_Task to carry out_
Write out, word for word, only the lines from the one containing "(92, 305) = (347, 629): grey" through the final line of the data.

_Given data_
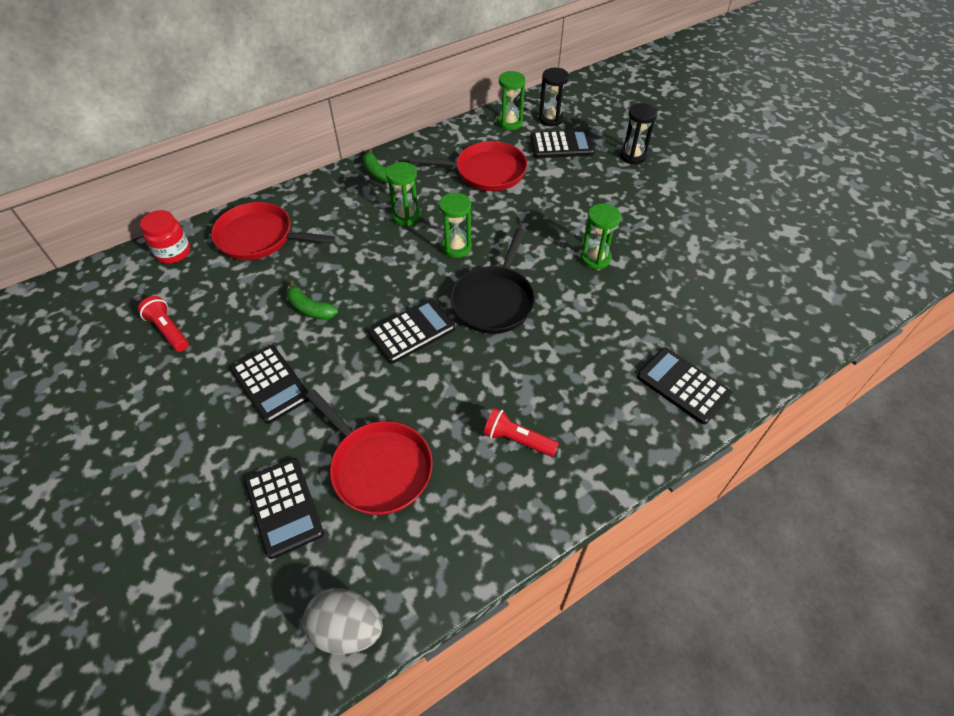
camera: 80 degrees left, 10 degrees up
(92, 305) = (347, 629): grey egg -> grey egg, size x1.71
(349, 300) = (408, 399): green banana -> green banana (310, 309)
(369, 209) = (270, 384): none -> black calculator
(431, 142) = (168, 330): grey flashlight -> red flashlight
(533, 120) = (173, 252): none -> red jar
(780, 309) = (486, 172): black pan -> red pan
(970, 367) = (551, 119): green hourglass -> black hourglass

_Solution below_
(92, 305) = (347, 629): grey egg -> grey egg, size x1.71
(349, 300) = (408, 399): green banana -> green banana (310, 309)
(369, 209) = (270, 384): none -> black calculator
(431, 142) = (168, 330): grey flashlight -> red flashlight
(533, 120) = (173, 252): none -> red jar
(780, 309) = (486, 172): black pan -> red pan
(970, 367) = (551, 119): green hourglass -> black hourglass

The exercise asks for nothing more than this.